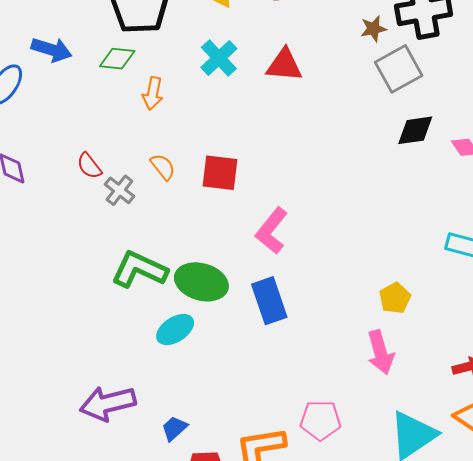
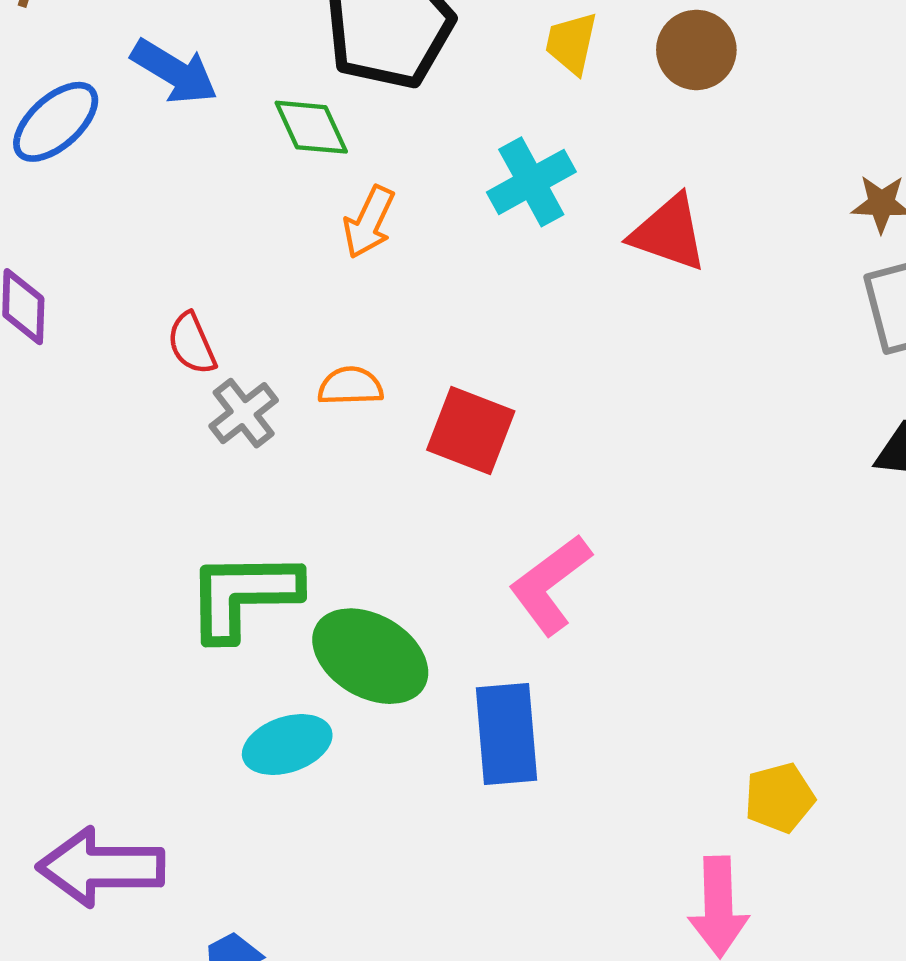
green diamond: (117, 59) -> (311, 127), turned 45
orange semicircle: (163, 167) -> (350, 386), turned -68
green L-shape: (139, 269) -> (243, 595), turned -40

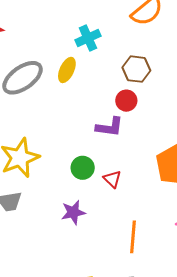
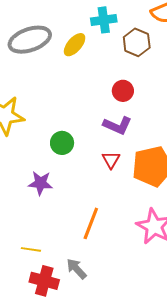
brown hexagon: (136, 69) -> (137, 42), moved
purple L-shape: (110, 127) -> (117, 125), moved
red triangle: (112, 179) -> (111, 160), moved

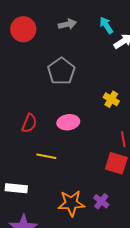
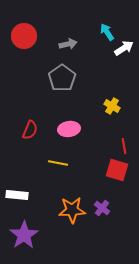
gray arrow: (67, 24) -> (68, 44), moved
yellow line: (46, 156) -> (58, 163), moved

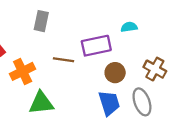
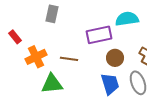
cyan semicircle: (129, 27) -> (127, 19), size x1.6
brown line: (64, 60) -> (69, 59), moved

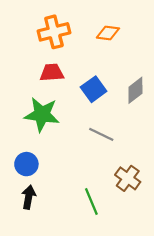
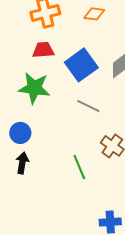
blue square: (94, 89) -> (81, 65), size x1.4

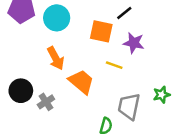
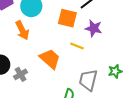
orange arrow: (56, 58) -> (22, 30), moved

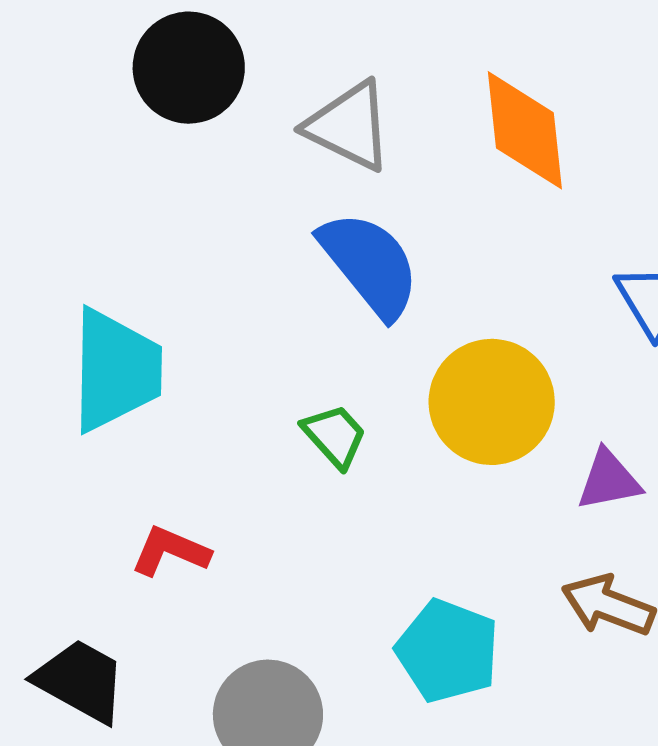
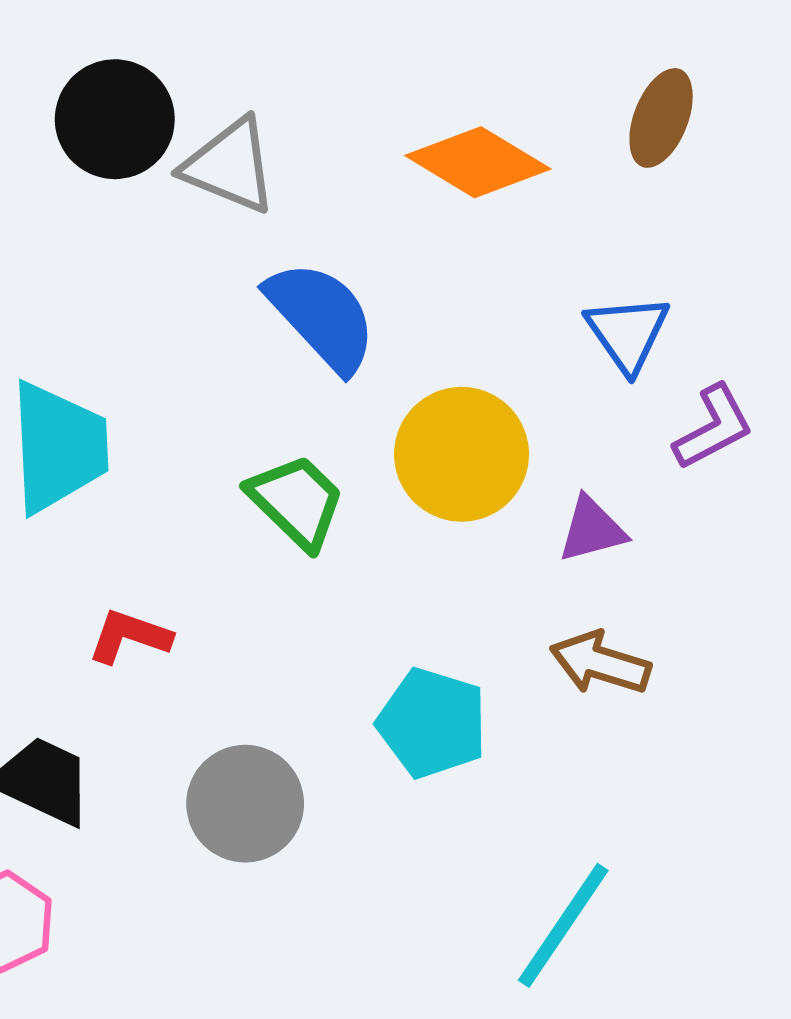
gray triangle: (349, 126) -> (230, 166), moved
orange diamond: (525, 130) -> (478, 162), turned -49
green trapezoid: (335, 436) -> (297, 501), size x1.4

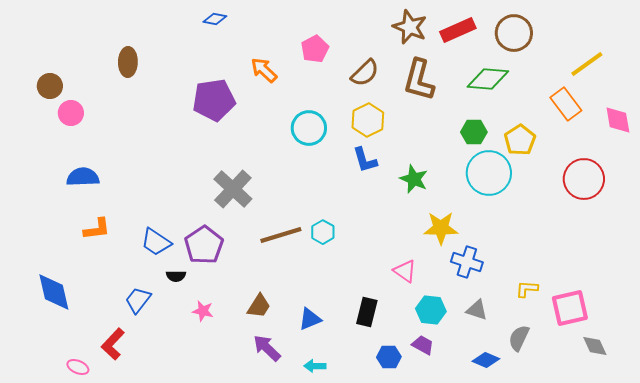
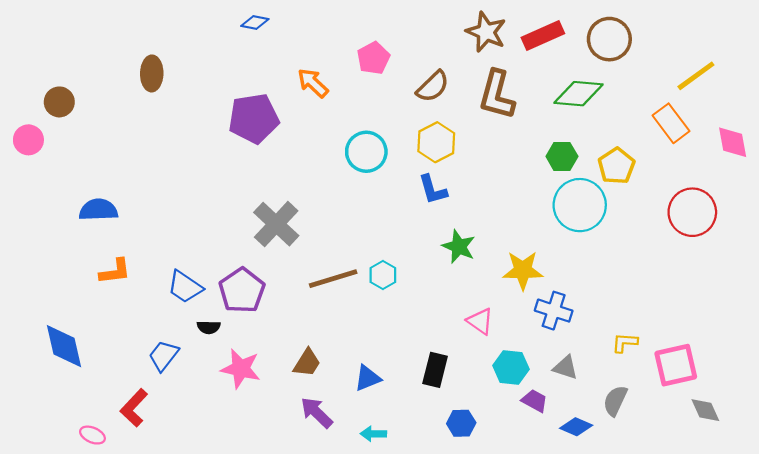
pink circle: (71, 113) -> (28, 140), moved
green star: (414, 179) -> (459, 247), moved
pink star: (203, 311) -> (241, 369), size x1.6
purple trapezoid: (423, 345) -> (535, 401), moved

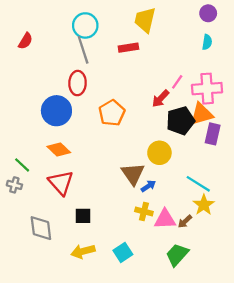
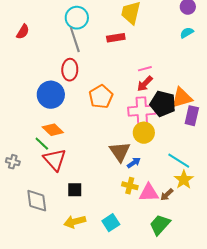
cyan semicircle: (207, 42) -> (187, 33), turned -128
pink line: (177, 82) -> (145, 69), moved, turned 40
pink cross: (207, 89) -> (142, 111), moved
black pentagon: (180, 121) -> (163, 104), turned 30
green line: (22, 165) -> (42, 144), moved

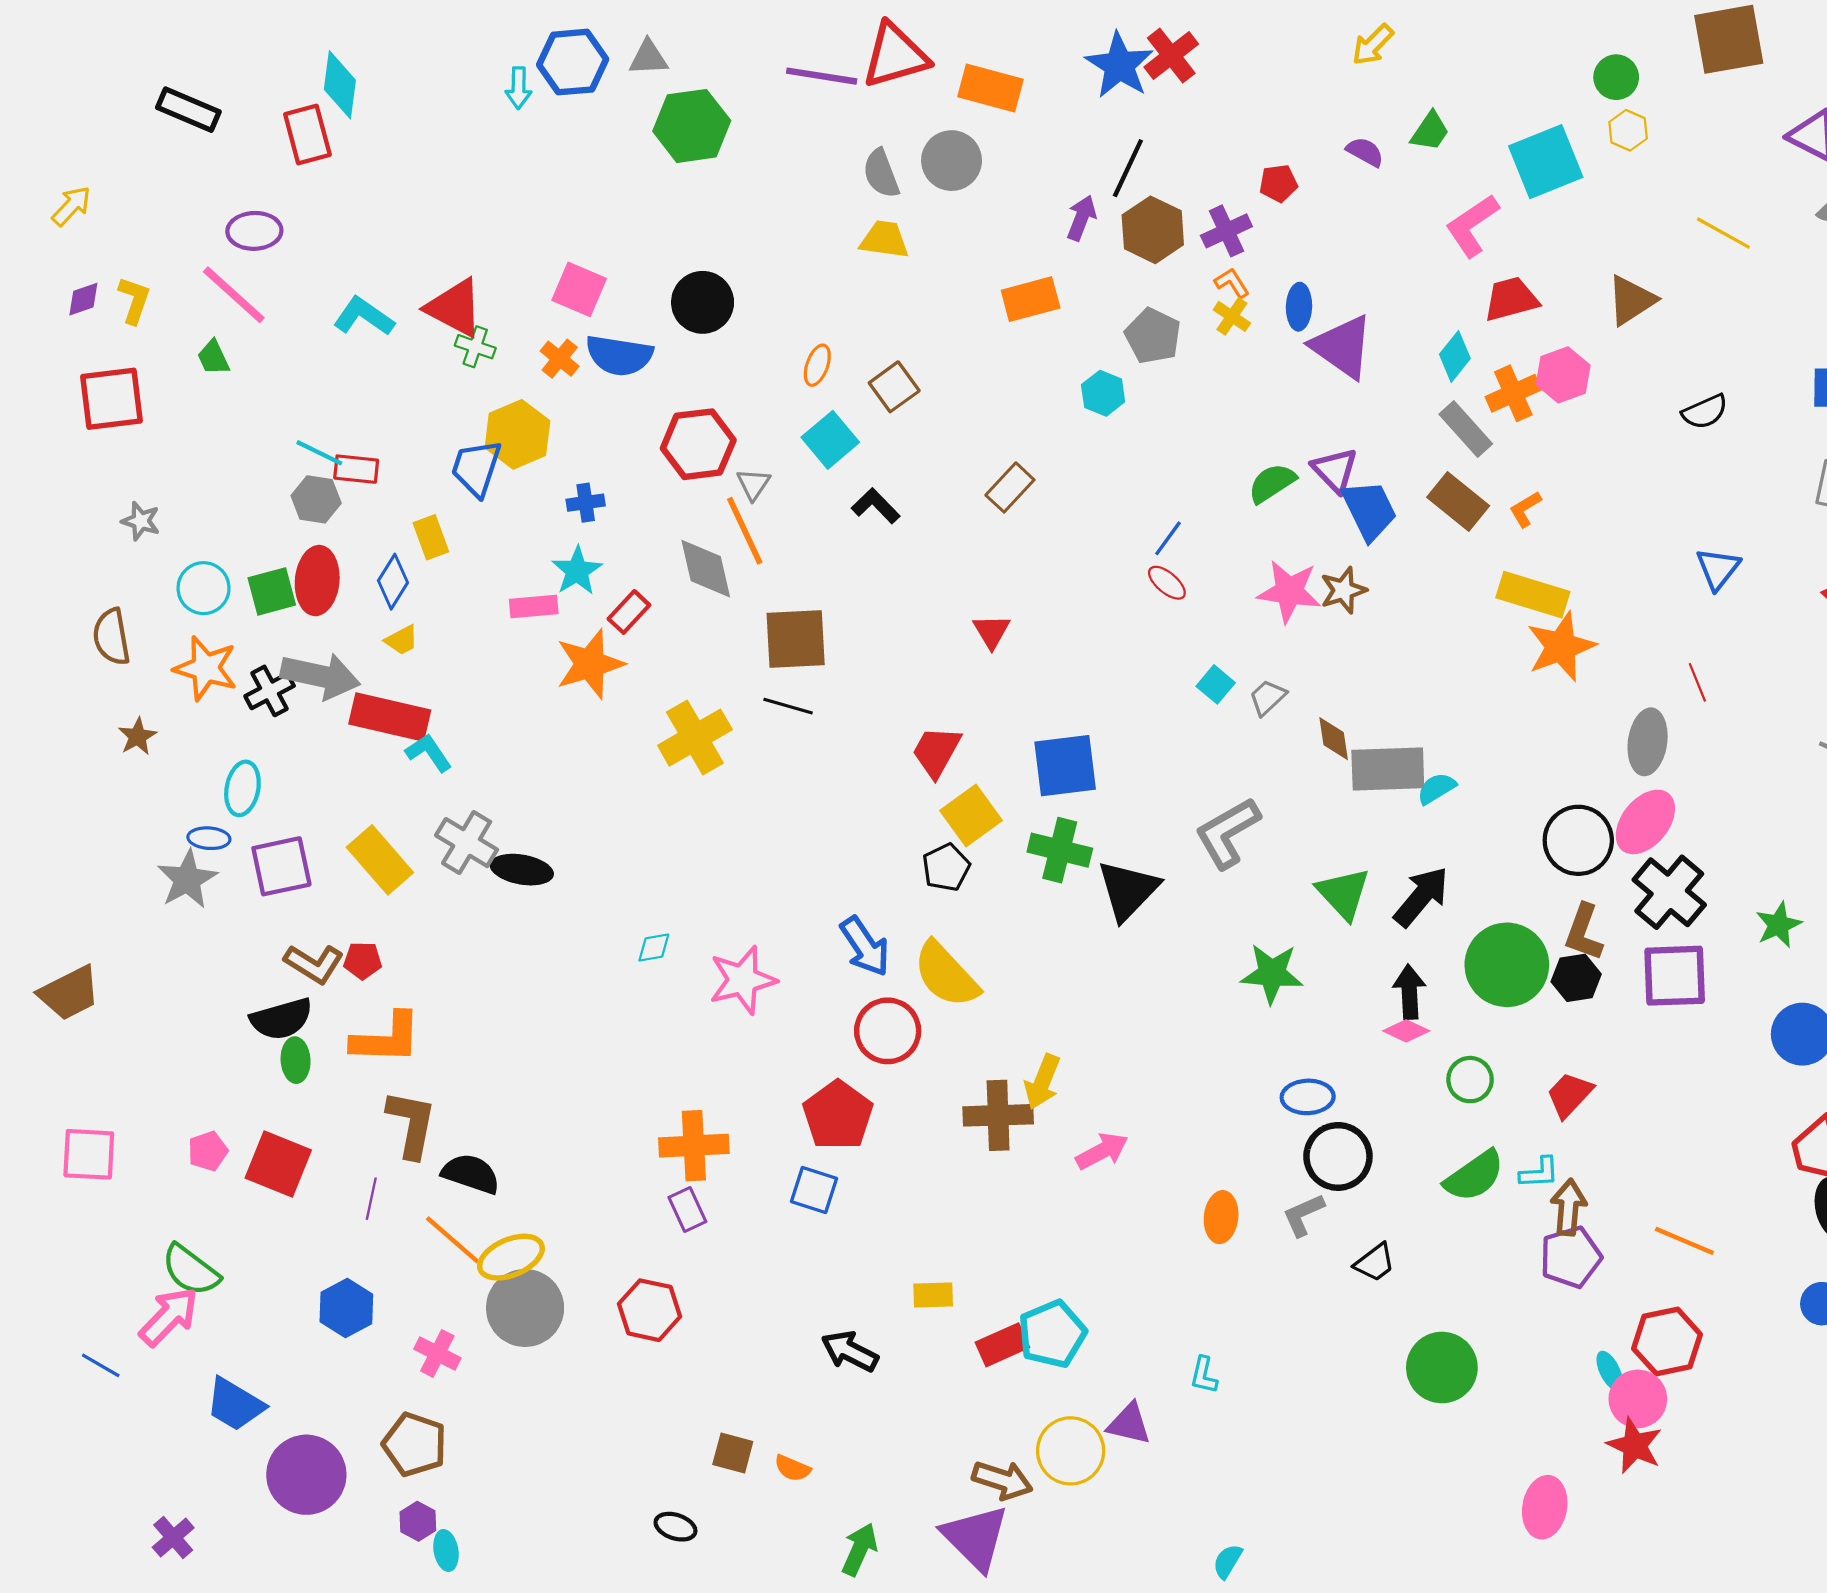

☆ ☆ ☆ ☆

**Work to be completed**
Could you set down the material above word for word while dropping its pictures?

**Written answer**
green diamond: (117, 59) -> (311, 127), turned 45
orange semicircle: (163, 167) -> (350, 386), turned -68
green L-shape: (139, 269) -> (243, 595), turned -40

brown hexagon: (136, 69) -> (137, 42), moved
purple L-shape: (110, 127) -> (117, 125), moved
red triangle: (112, 179) -> (111, 160), moved

gray arrow: (67, 24) -> (68, 44), moved
yellow line: (46, 156) -> (58, 163), moved

cyan semicircle: (129, 27) -> (127, 19), size x1.6
brown line: (64, 60) -> (69, 59), moved

blue square: (94, 89) -> (81, 65), size x1.4

orange arrow: (56, 58) -> (22, 30), moved

gray triangle: (349, 126) -> (230, 166), moved
orange diamond: (525, 130) -> (478, 162), turned -49
green trapezoid: (335, 436) -> (297, 501), size x1.4

pink circle: (71, 113) -> (28, 140), moved
green star: (414, 179) -> (459, 247), moved
pink star: (203, 311) -> (241, 369), size x1.6
purple trapezoid: (423, 345) -> (535, 401), moved

cyan semicircle: (207, 42) -> (187, 33), turned -128
pink line: (177, 82) -> (145, 69), moved, turned 40
pink cross: (207, 89) -> (142, 111), moved
black pentagon: (180, 121) -> (163, 104), turned 30
green line: (22, 165) -> (42, 144), moved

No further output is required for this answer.